• [Data section]

* BEGIN *

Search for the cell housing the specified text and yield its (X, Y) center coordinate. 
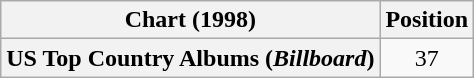
Chart (1998) (190, 20)
US Top Country Albums (Billboard) (190, 58)
37 (427, 58)
Position (427, 20)
Output the (X, Y) coordinate of the center of the cell containing the given text.  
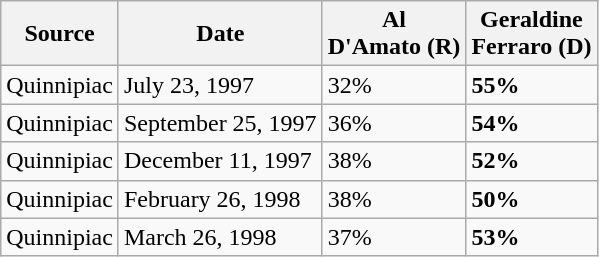
55% (532, 85)
32% (394, 85)
Date (220, 34)
March 26, 1998 (220, 237)
50% (532, 199)
53% (532, 237)
AlD'Amato (R) (394, 34)
37% (394, 237)
GeraldineFerraro (D) (532, 34)
February 26, 1998 (220, 199)
36% (394, 123)
52% (532, 161)
54% (532, 123)
Source (60, 34)
September 25, 1997 (220, 123)
December 11, 1997 (220, 161)
July 23, 1997 (220, 85)
From the cell containing the given text, extract its center point as [x, y] coordinate. 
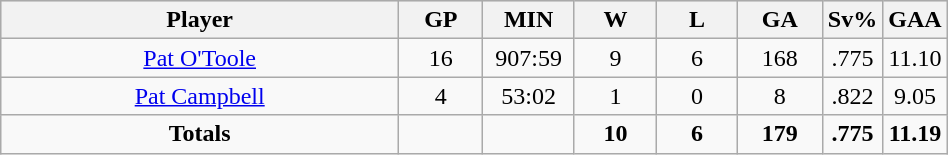
MIN [528, 20]
11.19 [915, 134]
.822 [852, 96]
907:59 [528, 58]
179 [780, 134]
8 [780, 96]
9.05 [915, 96]
Totals [200, 134]
GA [780, 20]
Pat O'Toole [200, 58]
10 [615, 134]
GP [441, 20]
Player [200, 20]
Sv% [852, 20]
Pat Campbell [200, 96]
11.10 [915, 58]
16 [441, 58]
W [615, 20]
1 [615, 96]
0 [698, 96]
168 [780, 58]
L [698, 20]
53:02 [528, 96]
4 [441, 96]
GAA [915, 20]
9 [615, 58]
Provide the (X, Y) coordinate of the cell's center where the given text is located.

* END *

• [Stated task]
Reproduce all of the lines above verbatim, omitting the picture lines.

• [Problem solution]
Search for the cell housing the specified text and yield its (X, Y) center coordinate. 
Chart (1998) (190, 20)
US Top Country Albums (Billboard) (190, 58)
37 (427, 58)
Position (427, 20)
Output the (X, Y) coordinate of the center of the cell containing the given text.  
55% (532, 85)
32% (394, 85)
Date (220, 34)
March 26, 1998 (220, 237)
50% (532, 199)
53% (532, 237)
AlD'Amato (R) (394, 34)
37% (394, 237)
GeraldineFerraro (D) (532, 34)
February 26, 1998 (220, 199)
36% (394, 123)
52% (532, 161)
54% (532, 123)
Source (60, 34)
September 25, 1997 (220, 123)
December 11, 1997 (220, 161)
July 23, 1997 (220, 85)
From the cell containing the given text, extract its center point as [x, y] coordinate. 
MIN [528, 20]
11.19 [915, 134]
.822 [852, 96]
907:59 [528, 58]
179 [780, 134]
8 [780, 96]
9.05 [915, 96]
Totals [200, 134]
GA [780, 20]
Pat O'Toole [200, 58]
10 [615, 134]
GP [441, 20]
Player [200, 20]
Sv% [852, 20]
Pat Campbell [200, 96]
11.10 [915, 58]
16 [441, 58]
W [615, 20]
1 [615, 96]
0 [698, 96]
168 [780, 58]
L [698, 20]
53:02 [528, 96]
4 [441, 96]
GAA [915, 20]
9 [615, 58]
Provide the (X, Y) coordinate of the cell's center where the given text is located.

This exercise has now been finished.